• _Task instructions_: Return the line containing "U1 pin IN-: GND -> VDD" and every line after it through the end of the entries below, with no other lines.

• _Data to process_:
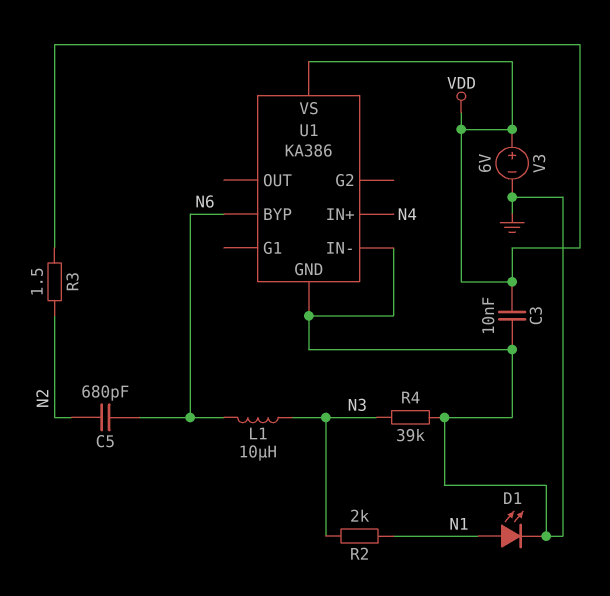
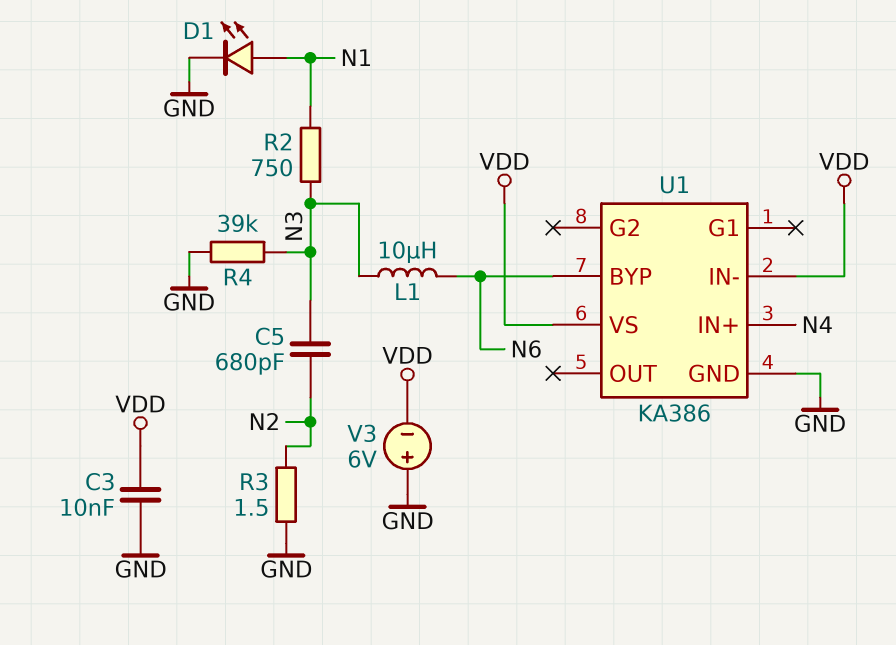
C5: 680pF (N2, N6) -> 680pF (N2, N3)
R2: 2k (N1, N3) -> 750 (N1, N3)
R3: 1.5 (N2, VDD) -> 1.5 (GND, N2)
U1 pin IN-: GND -> VDD
V3: 6V (plus VDD, minus GND) -> 6V (plus GND, minus VDD)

• _Result for this exercise_:
U1 pin IN-: GND -> VDD
V3: 6V (plus VDD, minus GND) -> 6V (plus GND, minus VDD)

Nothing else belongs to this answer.